(PROVIDED INFORMATION):
************
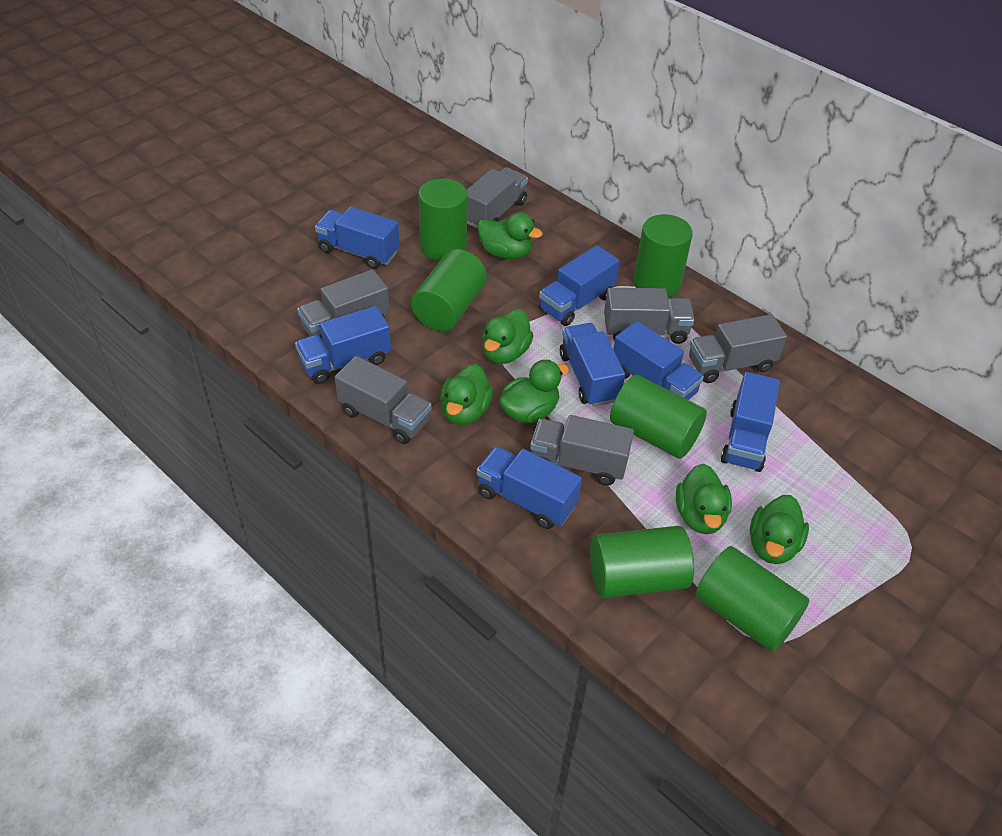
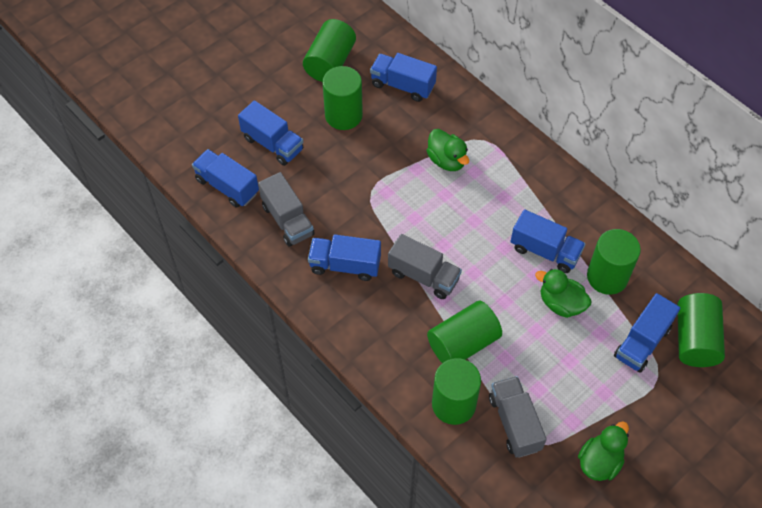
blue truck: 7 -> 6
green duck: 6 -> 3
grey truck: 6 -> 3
************
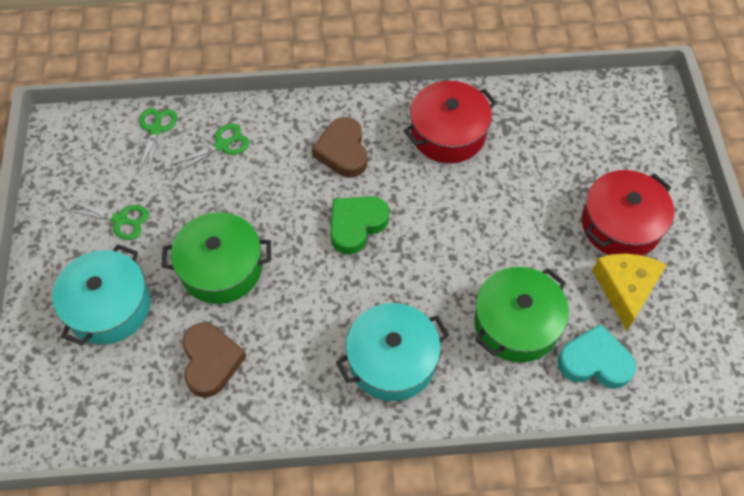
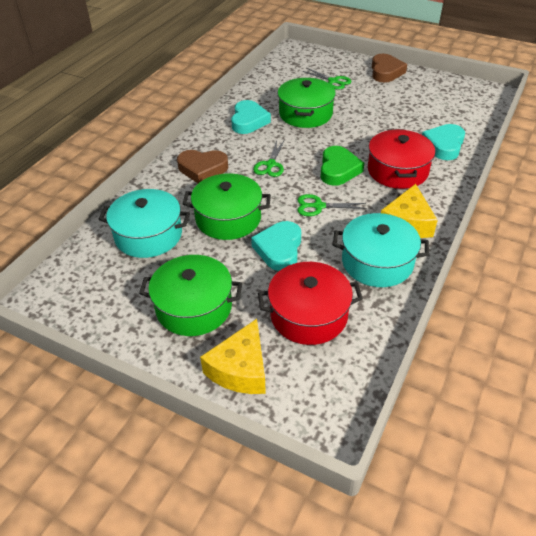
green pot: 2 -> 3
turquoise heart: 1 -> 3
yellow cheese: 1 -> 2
************
(WHAT THIS TASK INVOLVES): Transcribe each line of the data above, unaltered, from the one where "green pot: 2 -> 3" appears to the one where "yellow cheese: 1 -> 2" appears, inclusive of both.

(ANSWER AREA):
green pot: 2 -> 3
turquoise heart: 1 -> 3
yellow cheese: 1 -> 2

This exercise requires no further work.